» YOUR TASK: Drop every image, then reproduce the data exactly as given.

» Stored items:
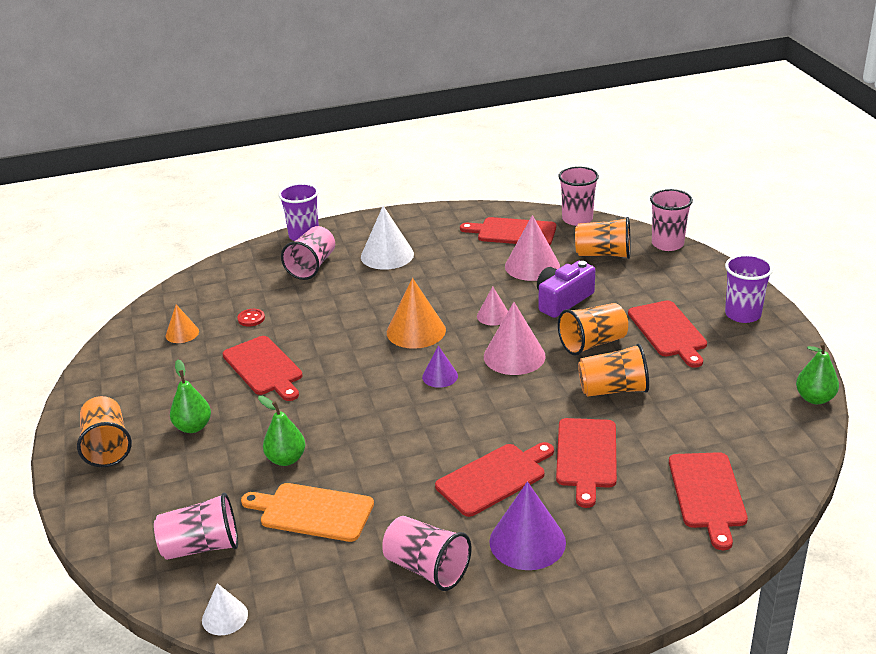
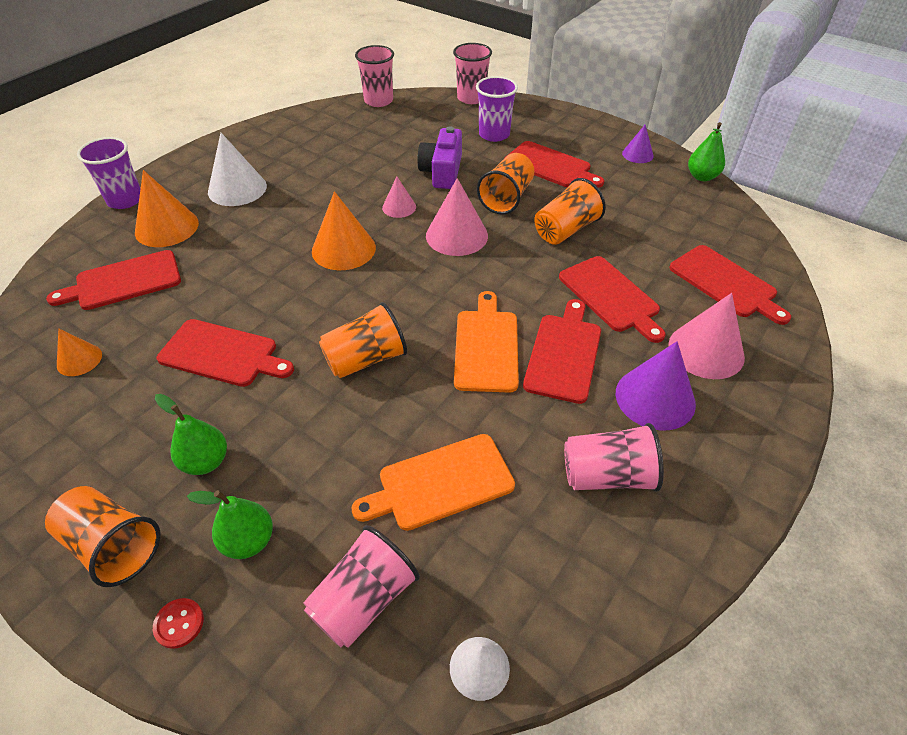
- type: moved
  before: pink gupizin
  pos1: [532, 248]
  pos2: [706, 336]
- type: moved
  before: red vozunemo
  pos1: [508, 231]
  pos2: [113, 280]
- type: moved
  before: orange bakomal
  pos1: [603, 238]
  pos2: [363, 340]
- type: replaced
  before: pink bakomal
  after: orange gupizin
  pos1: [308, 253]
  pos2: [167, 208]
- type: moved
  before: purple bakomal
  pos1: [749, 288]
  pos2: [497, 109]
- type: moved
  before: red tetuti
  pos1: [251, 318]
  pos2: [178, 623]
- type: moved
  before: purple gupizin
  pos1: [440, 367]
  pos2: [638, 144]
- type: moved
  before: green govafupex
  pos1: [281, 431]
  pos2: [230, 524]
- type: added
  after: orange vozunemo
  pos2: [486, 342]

» RESULT FOR THIS EXERCISE:
- type: moved
  before: pink gupizin
  pos1: [532, 248]
  pos2: [706, 336]
- type: moved
  before: red vozunemo
  pos1: [508, 231]
  pos2: [113, 280]
- type: moved
  before: orange bakomal
  pos1: [603, 238]
  pos2: [363, 340]
- type: replaced
  before: pink bakomal
  after: orange gupizin
  pos1: [308, 253]
  pos2: [167, 208]
- type: moved
  before: purple bakomal
  pos1: [749, 288]
  pos2: [497, 109]
- type: moved
  before: red tetuti
  pos1: [251, 318]
  pos2: [178, 623]
- type: moved
  before: purple gupizin
  pos1: [440, 367]
  pos2: [638, 144]
- type: moved
  before: green govafupex
  pos1: [281, 431]
  pos2: [230, 524]
- type: added
  after: orange vozunemo
  pos2: [486, 342]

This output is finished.